=== Goal of the exercise ===
Each entry that follows is to be duplicated exactly, without its images.

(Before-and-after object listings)
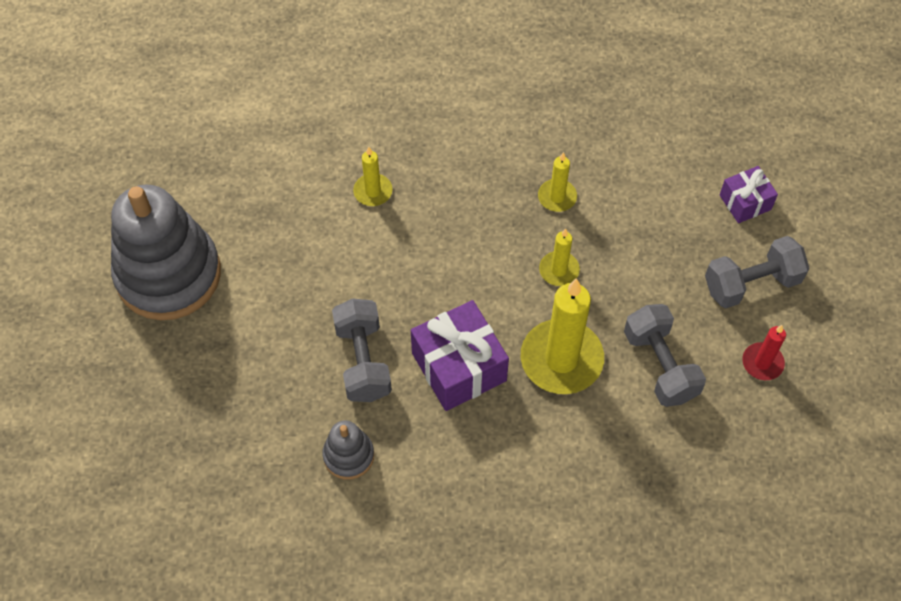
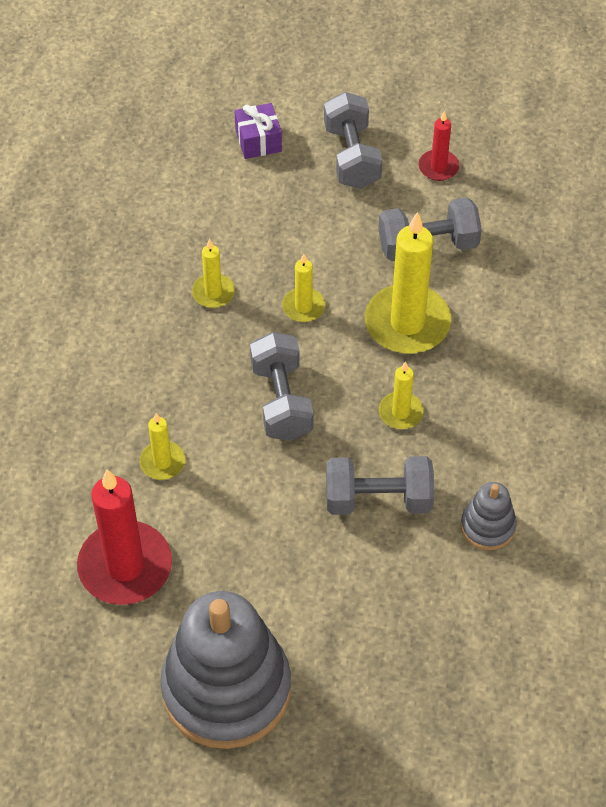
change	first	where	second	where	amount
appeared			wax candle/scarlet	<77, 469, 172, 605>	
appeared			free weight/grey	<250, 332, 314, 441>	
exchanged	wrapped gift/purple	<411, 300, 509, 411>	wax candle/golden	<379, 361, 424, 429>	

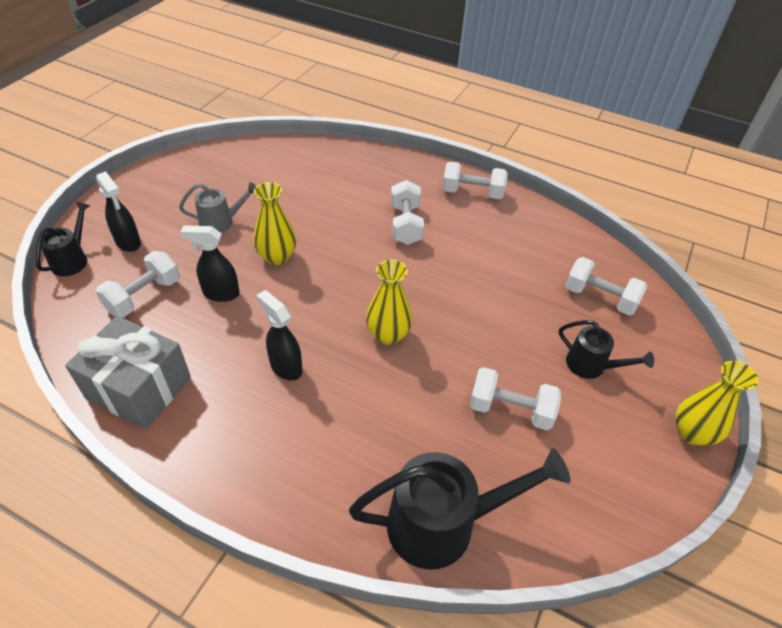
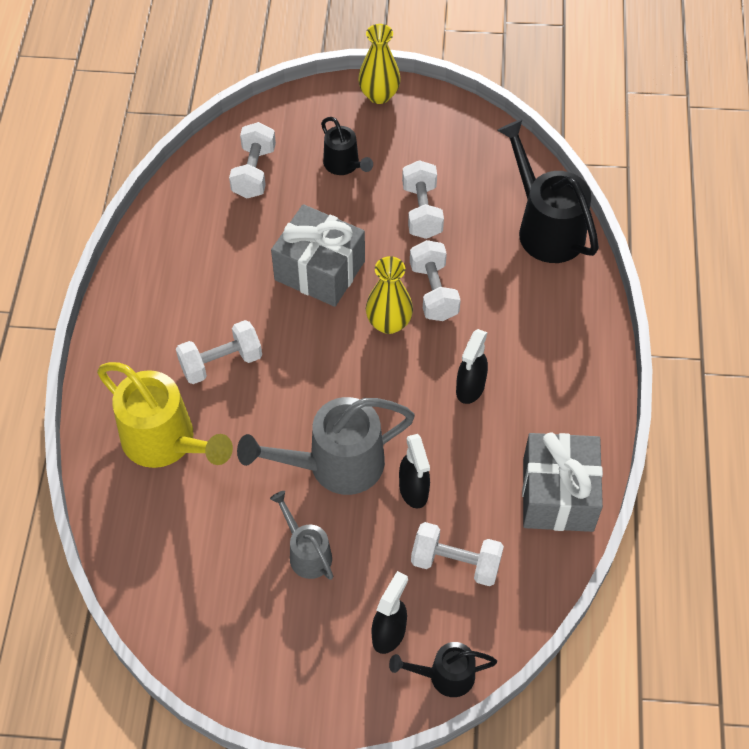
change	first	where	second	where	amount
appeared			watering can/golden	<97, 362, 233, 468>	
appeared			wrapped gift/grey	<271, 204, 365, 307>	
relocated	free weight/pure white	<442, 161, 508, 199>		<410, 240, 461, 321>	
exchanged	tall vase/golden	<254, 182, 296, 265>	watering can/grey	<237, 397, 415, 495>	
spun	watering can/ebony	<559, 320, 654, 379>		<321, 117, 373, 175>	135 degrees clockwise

=== Solution to this problem ===
change	first	where	second	where	amount
appeared			wax candle/scarlet	<77, 469, 172, 605>	
appeared			free weight/grey	<250, 332, 314, 441>	
exchanged	wrapped gift/purple	<411, 300, 509, 411>	wax candle/golden	<379, 361, 424, 429>	

change	first	where	second	where	amount
appeared			watering can/golden	<97, 362, 233, 468>	
appeared			wrapped gift/grey	<271, 204, 365, 307>	
relocated	free weight/pure white	<442, 161, 508, 199>		<410, 240, 461, 321>	
exchanged	tall vase/golden	<254, 182, 296, 265>	watering can/grey	<237, 397, 415, 495>	
spun	watering can/ebony	<559, 320, 654, 379>		<321, 117, 373, 175>	135 degrees clockwise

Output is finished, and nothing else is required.